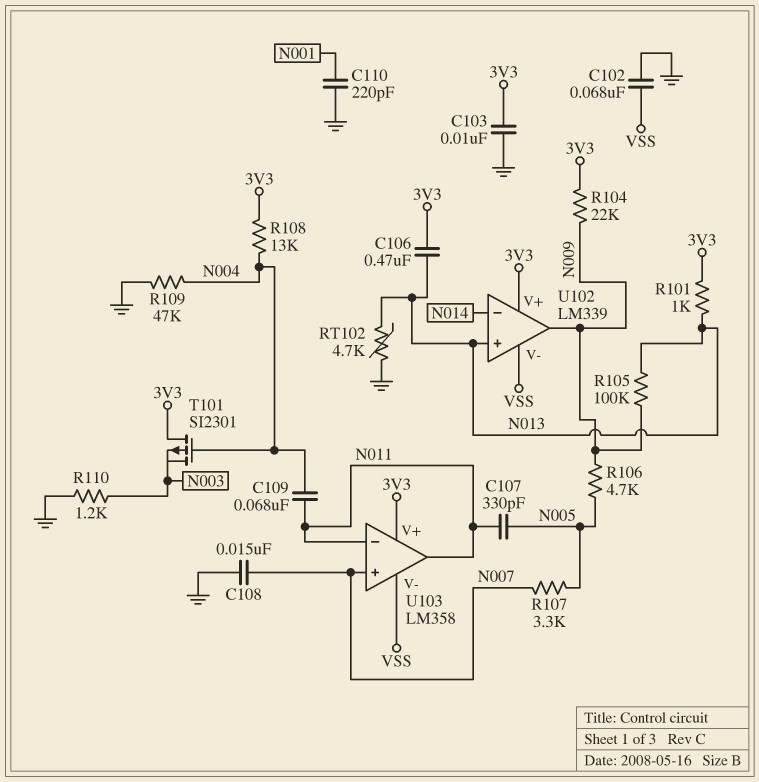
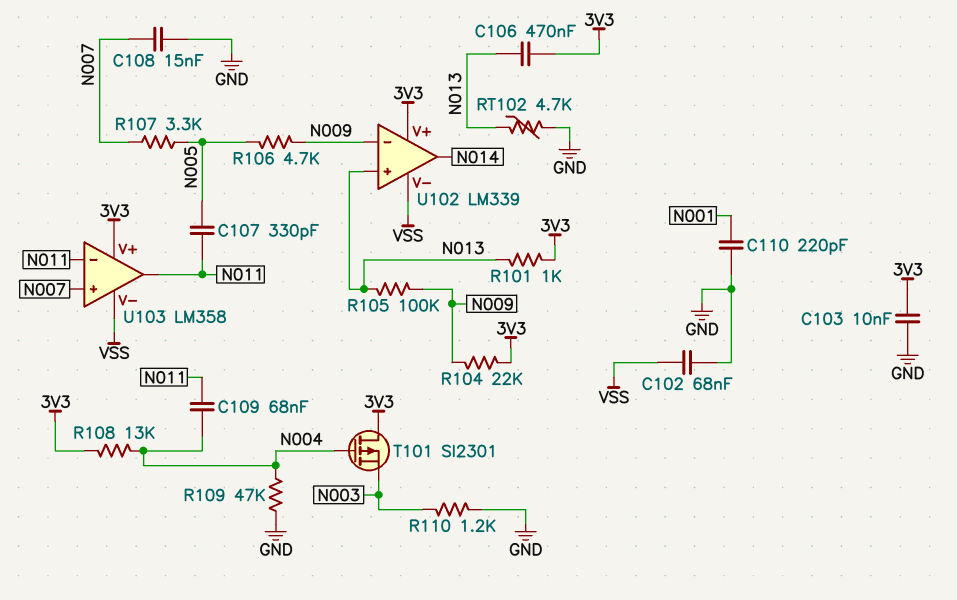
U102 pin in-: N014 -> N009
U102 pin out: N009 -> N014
● ● ● ● ●
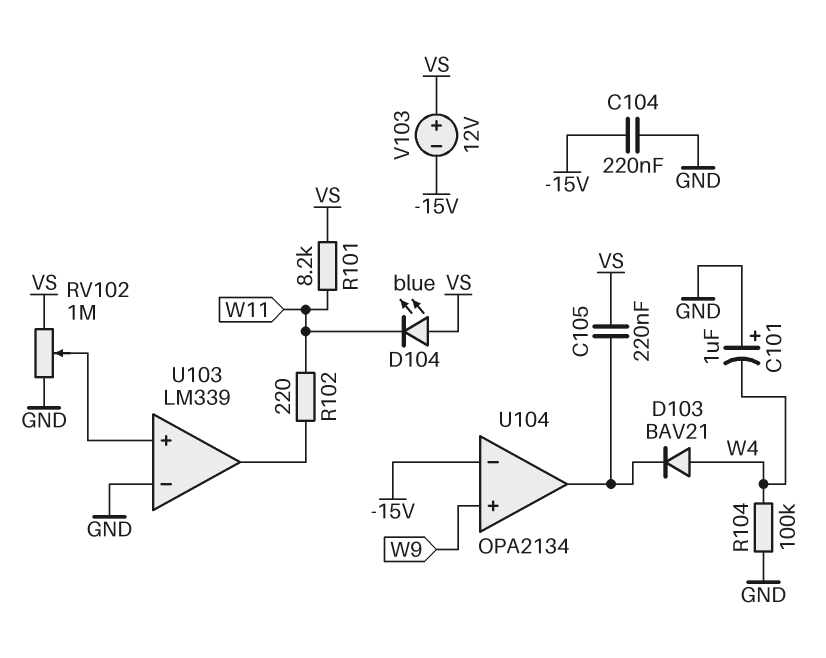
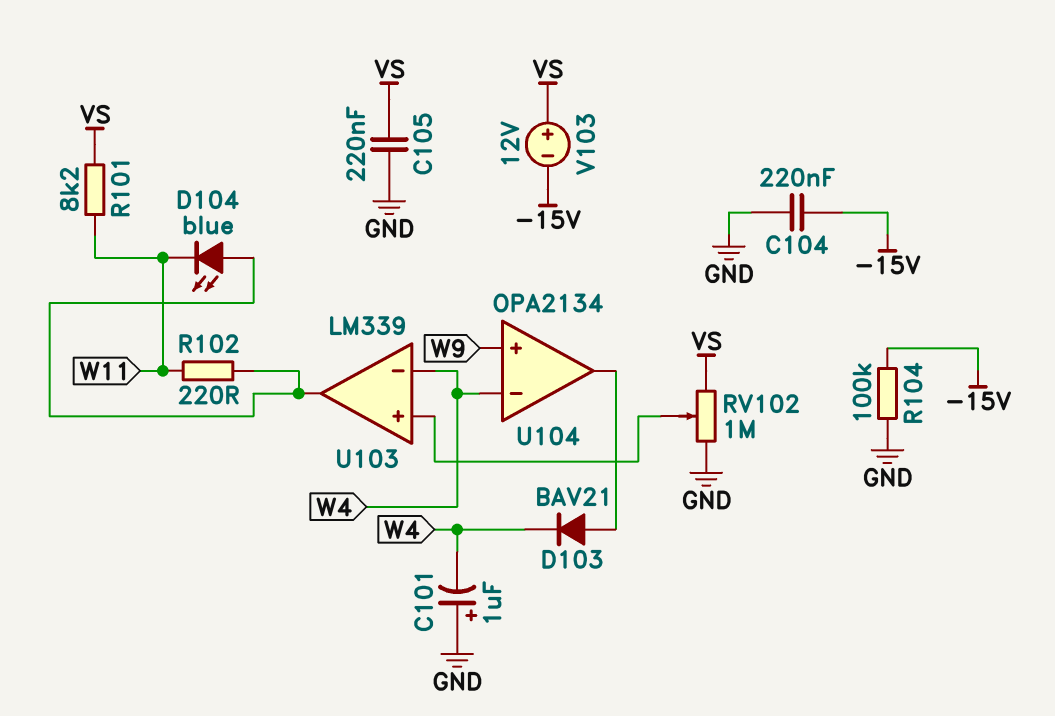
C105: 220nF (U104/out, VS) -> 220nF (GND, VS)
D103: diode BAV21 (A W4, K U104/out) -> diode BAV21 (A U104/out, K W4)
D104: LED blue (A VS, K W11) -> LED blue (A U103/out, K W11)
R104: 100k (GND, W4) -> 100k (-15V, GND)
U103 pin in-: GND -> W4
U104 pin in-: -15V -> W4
● ● ● ● ●
Above are the entries. Copy exactly the part that opens with the line containing "D104: LED blue" and closes with the line containing "U104 pin in-: -15V -> W4", and no more.

Your solution:
D104: LED blue (A VS, K W11) -> LED blue (A U103/out, K W11)
R104: 100k (GND, W4) -> 100k (-15V, GND)
U103 pin in-: GND -> W4
U104 pin in-: -15V -> W4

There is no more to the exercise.